> _Provided data_:

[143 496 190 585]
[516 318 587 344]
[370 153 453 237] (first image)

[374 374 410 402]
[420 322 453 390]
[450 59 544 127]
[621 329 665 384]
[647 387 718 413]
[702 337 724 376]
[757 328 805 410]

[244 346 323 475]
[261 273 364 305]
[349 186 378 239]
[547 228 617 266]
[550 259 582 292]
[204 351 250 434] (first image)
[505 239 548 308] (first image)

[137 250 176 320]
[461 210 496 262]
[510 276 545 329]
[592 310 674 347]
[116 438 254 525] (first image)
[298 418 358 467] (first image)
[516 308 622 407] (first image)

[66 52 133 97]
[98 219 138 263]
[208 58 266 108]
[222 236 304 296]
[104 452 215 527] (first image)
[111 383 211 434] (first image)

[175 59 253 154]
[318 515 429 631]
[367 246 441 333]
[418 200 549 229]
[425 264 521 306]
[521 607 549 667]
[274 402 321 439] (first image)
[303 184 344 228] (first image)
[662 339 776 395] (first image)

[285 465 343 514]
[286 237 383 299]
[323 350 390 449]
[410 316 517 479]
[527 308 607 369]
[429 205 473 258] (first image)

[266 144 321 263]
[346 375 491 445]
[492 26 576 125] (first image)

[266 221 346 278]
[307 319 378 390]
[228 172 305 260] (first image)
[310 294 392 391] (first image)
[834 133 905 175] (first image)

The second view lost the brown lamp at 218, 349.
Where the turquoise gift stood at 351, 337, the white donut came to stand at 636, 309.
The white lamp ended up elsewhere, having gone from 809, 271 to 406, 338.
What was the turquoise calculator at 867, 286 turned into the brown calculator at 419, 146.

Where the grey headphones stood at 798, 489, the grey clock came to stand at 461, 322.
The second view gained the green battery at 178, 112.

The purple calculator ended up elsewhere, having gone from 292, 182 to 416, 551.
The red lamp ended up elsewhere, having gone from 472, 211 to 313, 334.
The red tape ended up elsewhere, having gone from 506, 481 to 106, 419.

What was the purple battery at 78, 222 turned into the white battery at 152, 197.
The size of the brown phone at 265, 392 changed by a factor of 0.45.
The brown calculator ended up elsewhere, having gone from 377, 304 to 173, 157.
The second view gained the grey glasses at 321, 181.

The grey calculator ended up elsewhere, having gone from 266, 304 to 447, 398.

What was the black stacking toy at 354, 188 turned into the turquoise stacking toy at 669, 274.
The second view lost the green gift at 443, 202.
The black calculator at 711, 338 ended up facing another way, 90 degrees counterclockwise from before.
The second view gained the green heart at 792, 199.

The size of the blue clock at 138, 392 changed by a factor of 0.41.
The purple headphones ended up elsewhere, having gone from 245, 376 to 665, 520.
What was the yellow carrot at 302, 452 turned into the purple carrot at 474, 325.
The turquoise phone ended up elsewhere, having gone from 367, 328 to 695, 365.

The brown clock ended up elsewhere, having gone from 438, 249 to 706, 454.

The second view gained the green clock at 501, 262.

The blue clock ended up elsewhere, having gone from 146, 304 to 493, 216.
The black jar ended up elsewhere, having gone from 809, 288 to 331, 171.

> _Your task_: Every entry must be given again exactly as it reads.

> _Output of the task_:
[143 496 190 585]
[516 318 587 344]
[370 153 453 237] (first image)

[374 374 410 402]
[420 322 453 390]
[450 59 544 127]
[621 329 665 384]
[647 387 718 413]
[702 337 724 376]
[757 328 805 410]

[244 346 323 475]
[261 273 364 305]
[349 186 378 239]
[547 228 617 266]
[550 259 582 292]
[204 351 250 434] (first image)
[505 239 548 308] (first image)

[137 250 176 320]
[461 210 496 262]
[510 276 545 329]
[592 310 674 347]
[116 438 254 525] (first image)
[298 418 358 467] (first image)
[516 308 622 407] (first image)

[66 52 133 97]
[98 219 138 263]
[208 58 266 108]
[222 236 304 296]
[104 452 215 527] (first image)
[111 383 211 434] (first image)

[175 59 253 154]
[318 515 429 631]
[367 246 441 333]
[418 200 549 229]
[425 264 521 306]
[521 607 549 667]
[274 402 321 439] (first image)
[303 184 344 228] (first image)
[662 339 776 395] (first image)

[285 465 343 514]
[286 237 383 299]
[323 350 390 449]
[410 316 517 479]
[527 308 607 369]
[429 205 473 258] (first image)

[266 144 321 263]
[346 375 491 445]
[492 26 576 125] (first image)

[266 221 346 278]
[307 319 378 390]
[228 172 305 260] (first image)
[310 294 392 391] (first image)
[834 133 905 175] (first image)

The second view lost the brown lamp at 218, 349.
Where the turquoise gift stood at 351, 337, the white donut came to stand at 636, 309.
The white lamp ended up elsewhere, having gone from 809, 271 to 406, 338.
What was the turquoise calculator at 867, 286 turned into the brown calculator at 419, 146.

Where the grey headphones stood at 798, 489, the grey clock came to stand at 461, 322.
The second view gained the green battery at 178, 112.

The purple calculator ended up elsewhere, having gone from 292, 182 to 416, 551.
The red lamp ended up elsewhere, having gone from 472, 211 to 313, 334.
The red tape ended up elsewhere, having gone from 506, 481 to 106, 419.

What was the purple battery at 78, 222 turned into the white battery at 152, 197.
The size of the brown phone at 265, 392 changed by a factor of 0.45.
The brown calculator ended up elsewhere, having gone from 377, 304 to 173, 157.
The second view gained the grey glasses at 321, 181.

The grey calculator ended up elsewhere, having gone from 266, 304 to 447, 398.

What was the black stacking toy at 354, 188 turned into the turquoise stacking toy at 669, 274.
The second view lost the green gift at 443, 202.
The black calculator at 711, 338 ended up facing another way, 90 degrees counterclockwise from before.
The second view gained the green heart at 792, 199.

The size of the blue clock at 138, 392 changed by a factor of 0.41.
The purple headphones ended up elsewhere, having gone from 245, 376 to 665, 520.
What was the yellow carrot at 302, 452 turned into the purple carrot at 474, 325.
The turquoise phone ended up elsewhere, having gone from 367, 328 to 695, 365.

The brown clock ended up elsewhere, having gone from 438, 249 to 706, 454.

The second view gained the green clock at 501, 262.

The blue clock ended up elsewhere, having gone from 146, 304 to 493, 216.
The black jar ended up elsewhere, having gone from 809, 288 to 331, 171.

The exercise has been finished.